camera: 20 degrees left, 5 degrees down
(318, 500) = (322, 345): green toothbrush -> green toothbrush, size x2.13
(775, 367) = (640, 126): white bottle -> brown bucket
---
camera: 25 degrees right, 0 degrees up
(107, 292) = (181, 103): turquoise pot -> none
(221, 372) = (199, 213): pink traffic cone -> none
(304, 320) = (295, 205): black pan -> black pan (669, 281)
==
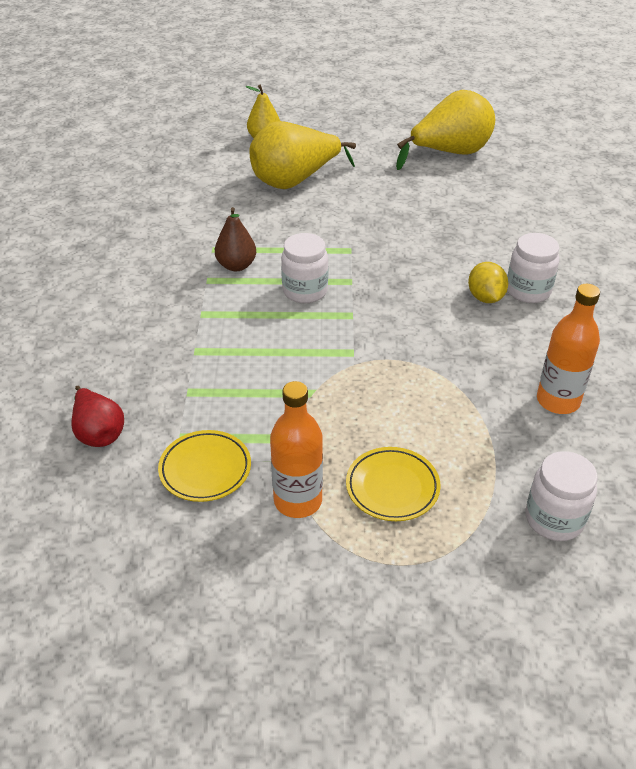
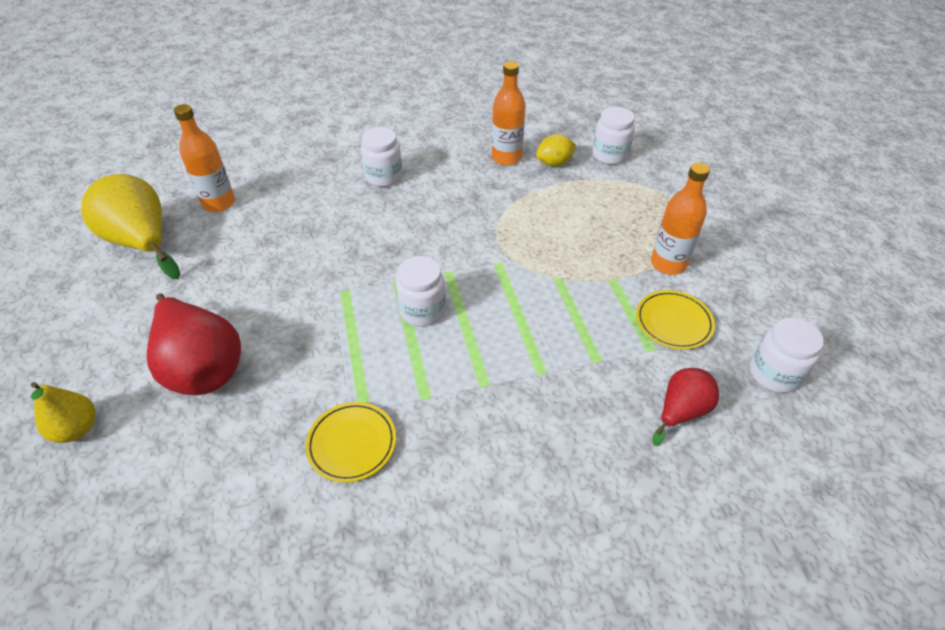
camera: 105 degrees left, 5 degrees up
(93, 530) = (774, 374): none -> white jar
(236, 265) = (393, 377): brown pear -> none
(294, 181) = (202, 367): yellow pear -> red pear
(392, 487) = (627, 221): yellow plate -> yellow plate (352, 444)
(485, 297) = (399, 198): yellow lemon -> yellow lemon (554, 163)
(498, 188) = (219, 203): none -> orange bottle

◆ WHAT IS NEEDED
What lines above contain "bottle"? Copy them out.

◆ OUTPUT FOR THIS TASK
(775, 367) = (640, 126): white bottle -> brown bucket
(498, 188) = (219, 203): none -> orange bottle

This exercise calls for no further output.